## [Your task]
Report each line of the records below that contains the string "free". Matches must have the same case.

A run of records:
◇ ◇ ◇ ◇ ◇ ◇ ◇
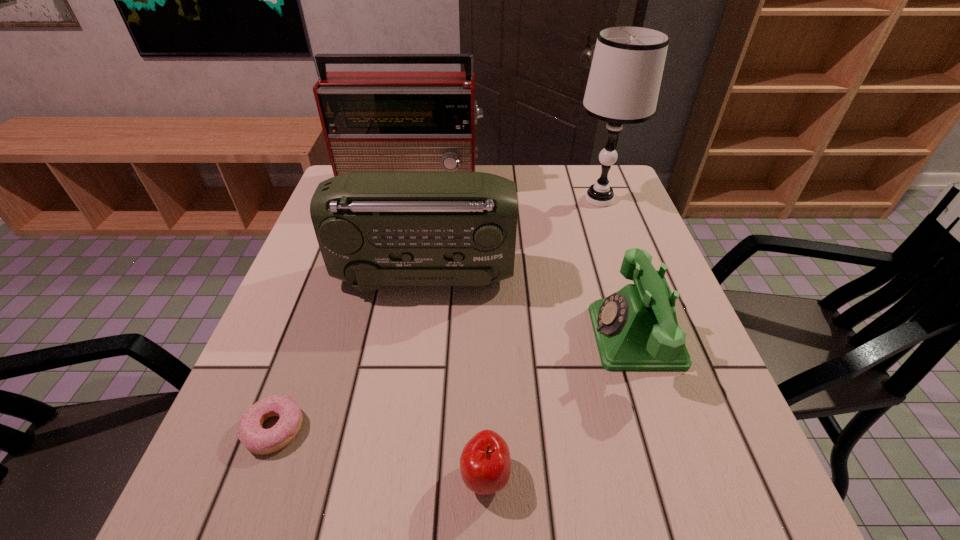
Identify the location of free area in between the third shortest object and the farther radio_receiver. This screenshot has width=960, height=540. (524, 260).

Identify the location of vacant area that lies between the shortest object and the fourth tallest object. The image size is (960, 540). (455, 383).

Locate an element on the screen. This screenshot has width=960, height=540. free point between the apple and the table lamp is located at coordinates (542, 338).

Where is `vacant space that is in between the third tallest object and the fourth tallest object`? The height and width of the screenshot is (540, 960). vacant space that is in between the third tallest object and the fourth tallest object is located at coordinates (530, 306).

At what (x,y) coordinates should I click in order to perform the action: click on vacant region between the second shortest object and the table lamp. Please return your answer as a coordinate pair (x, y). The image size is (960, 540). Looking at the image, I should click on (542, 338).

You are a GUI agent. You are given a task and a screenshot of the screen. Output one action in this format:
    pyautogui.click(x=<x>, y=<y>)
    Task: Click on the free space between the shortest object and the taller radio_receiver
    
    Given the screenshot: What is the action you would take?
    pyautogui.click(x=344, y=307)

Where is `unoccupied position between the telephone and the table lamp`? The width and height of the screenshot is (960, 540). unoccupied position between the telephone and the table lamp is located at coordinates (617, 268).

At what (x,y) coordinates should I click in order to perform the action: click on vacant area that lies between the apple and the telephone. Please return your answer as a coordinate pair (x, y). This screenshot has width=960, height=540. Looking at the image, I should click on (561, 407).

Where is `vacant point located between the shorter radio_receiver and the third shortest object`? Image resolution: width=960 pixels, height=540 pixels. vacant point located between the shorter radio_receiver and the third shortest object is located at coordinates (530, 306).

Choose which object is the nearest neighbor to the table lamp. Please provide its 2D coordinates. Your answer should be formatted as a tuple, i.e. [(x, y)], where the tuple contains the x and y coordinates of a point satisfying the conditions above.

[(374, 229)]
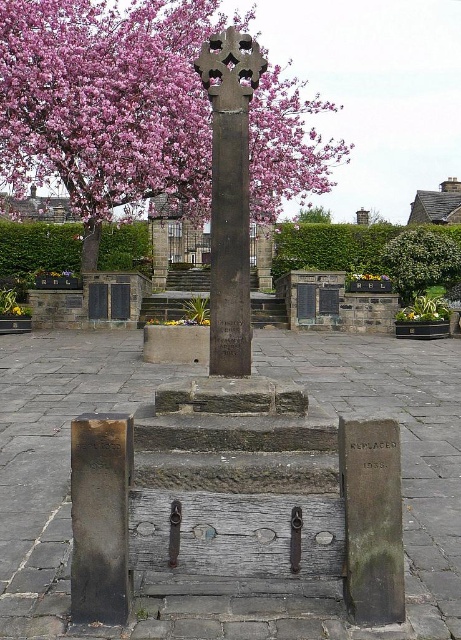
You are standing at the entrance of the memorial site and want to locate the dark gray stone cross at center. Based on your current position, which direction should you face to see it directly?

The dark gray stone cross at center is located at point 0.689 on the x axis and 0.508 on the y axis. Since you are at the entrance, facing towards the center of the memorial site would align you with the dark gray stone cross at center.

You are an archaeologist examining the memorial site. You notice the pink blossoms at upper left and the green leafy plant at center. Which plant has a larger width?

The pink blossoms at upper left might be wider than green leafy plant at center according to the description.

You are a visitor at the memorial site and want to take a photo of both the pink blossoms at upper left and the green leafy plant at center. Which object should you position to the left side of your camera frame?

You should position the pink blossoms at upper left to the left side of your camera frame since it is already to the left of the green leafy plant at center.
◇ ◇ ◇ ◇ ◇ ◇ ◇
## [Solved exercise]
Identify the location of free area in between the third shortest object and the farther radio_receiver. This screenshot has width=960, height=540. (524, 260).
Locate an element on the screen. This screenshot has width=960, height=540. free point between the apple and the table lamp is located at coordinates (542, 338).
    Task: Click on the free space between the shortest object and the taller radio_receiver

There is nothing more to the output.